═══ RECORDS TO PROCESS

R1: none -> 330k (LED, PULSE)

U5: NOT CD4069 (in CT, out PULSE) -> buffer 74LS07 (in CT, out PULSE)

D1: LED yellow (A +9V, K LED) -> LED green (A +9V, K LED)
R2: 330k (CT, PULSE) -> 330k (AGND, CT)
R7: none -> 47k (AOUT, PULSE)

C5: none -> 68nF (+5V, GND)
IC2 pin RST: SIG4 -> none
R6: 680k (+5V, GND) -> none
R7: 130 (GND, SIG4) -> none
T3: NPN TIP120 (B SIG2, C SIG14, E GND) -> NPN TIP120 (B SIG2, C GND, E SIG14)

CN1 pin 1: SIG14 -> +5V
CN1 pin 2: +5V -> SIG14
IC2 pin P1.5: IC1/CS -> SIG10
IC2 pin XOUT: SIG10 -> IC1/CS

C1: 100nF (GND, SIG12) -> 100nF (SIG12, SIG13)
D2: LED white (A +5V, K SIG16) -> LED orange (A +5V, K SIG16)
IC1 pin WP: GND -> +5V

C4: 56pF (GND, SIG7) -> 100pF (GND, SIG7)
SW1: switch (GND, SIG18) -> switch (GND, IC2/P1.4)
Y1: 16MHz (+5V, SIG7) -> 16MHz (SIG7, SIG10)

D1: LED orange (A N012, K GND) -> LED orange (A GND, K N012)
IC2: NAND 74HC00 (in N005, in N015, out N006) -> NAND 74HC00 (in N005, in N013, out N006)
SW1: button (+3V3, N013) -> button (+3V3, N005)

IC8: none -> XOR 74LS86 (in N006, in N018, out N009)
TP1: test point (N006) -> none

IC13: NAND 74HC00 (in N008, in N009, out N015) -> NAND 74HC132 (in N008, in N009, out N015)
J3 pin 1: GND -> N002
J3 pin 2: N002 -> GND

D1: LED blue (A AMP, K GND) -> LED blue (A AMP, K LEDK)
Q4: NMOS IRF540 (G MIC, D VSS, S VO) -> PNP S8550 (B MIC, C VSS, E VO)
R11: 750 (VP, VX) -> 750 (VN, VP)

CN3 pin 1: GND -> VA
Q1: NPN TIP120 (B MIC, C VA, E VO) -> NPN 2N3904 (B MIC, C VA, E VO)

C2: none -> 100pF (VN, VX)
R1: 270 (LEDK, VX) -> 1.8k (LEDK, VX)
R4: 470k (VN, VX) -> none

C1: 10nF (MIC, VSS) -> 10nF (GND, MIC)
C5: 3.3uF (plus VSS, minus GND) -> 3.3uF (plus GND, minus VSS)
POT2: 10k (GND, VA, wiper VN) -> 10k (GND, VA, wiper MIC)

══════

--- PROMPT ---
Take the entries above and set them all down again exactly as they read.

--- YOUR RESPONSE ---
R1: none -> 330k (LED, PULSE)

U5: NOT CD4069 (in CT, out PULSE) -> buffer 74LS07 (in CT, out PULSE)

D1: LED yellow (A +9V, K LED) -> LED green (A +9V, K LED)
R2: 330k (CT, PULSE) -> 330k (AGND, CT)
R7: none -> 47k (AOUT, PULSE)

C5: none -> 68nF (+5V, GND)
IC2 pin RST: SIG4 -> none
R6: 680k (+5V, GND) -> none
R7: 130 (GND, SIG4) -> none
T3: NPN TIP120 (B SIG2, C SIG14, E GND) -> NPN TIP120 (B SIG2, C GND, E SIG14)

CN1 pin 1: SIG14 -> +5V
CN1 pin 2: +5V -> SIG14
IC2 pin P1.5: IC1/CS -> SIG10
IC2 pin XOUT: SIG10 -> IC1/CS

C1: 100nF (GND, SIG12) -> 100nF (SIG12, SIG13)
D2: LED white (A +5V, K SIG16) -> LED orange (A +5V, K SIG16)
IC1 pin WP: GND -> +5V

C4: 56pF (GND, SIG7) -> 100pF (GND, SIG7)
SW1: switch (GND, SIG18) -> switch (GND, IC2/P1.4)
Y1: 16MHz (+5V, SIG7) -> 16MHz (SIG7, SIG10)

D1: LED orange (A N012, K GND) -> LED orange (A GND, K N012)
IC2: NAND 74HC00 (in N005, in N015, out N006) -> NAND 74HC00 (in N005, in N013, out N006)
SW1: button (+3V3, N013) -> button (+3V3, N005)

IC8: none -> XOR 74LS86 (in N006, in N018, out N009)
TP1: test point (N006) -> none

IC13: NAND 74HC00 (in N008, in N009, out N015) -> NAND 74HC132 (in N008, in N009, out N015)
J3 pin 1: GND -> N002
J3 pin 2: N002 -> GND

D1: LED blue (A AMP, K GND) -> LED blue (A AMP, K LEDK)
Q4: NMOS IRF540 (G MIC, D VSS, S VO) -> PNP S8550 (B MIC, C VSS, E VO)
R11: 750 (VP, VX) -> 750 (VN, VP)

CN3 pin 1: GND -> VA
Q1: NPN TIP120 (B MIC, C VA, E VO) -> NPN 2N3904 (B MIC, C VA, E VO)

C2: none -> 100pF (VN, VX)
R1: 270 (LEDK, VX) -> 1.8k (LEDK, VX)
R4: 470k (VN, VX) -> none

C1: 10nF (MIC, VSS) -> 10nF (GND, MIC)
C5: 3.3uF (plus VSS, minus GND) -> 3.3uF (plus GND, minus VSS)
POT2: 10k (GND, VA, wiper VN) -> 10k (GND, VA, wiper MIC)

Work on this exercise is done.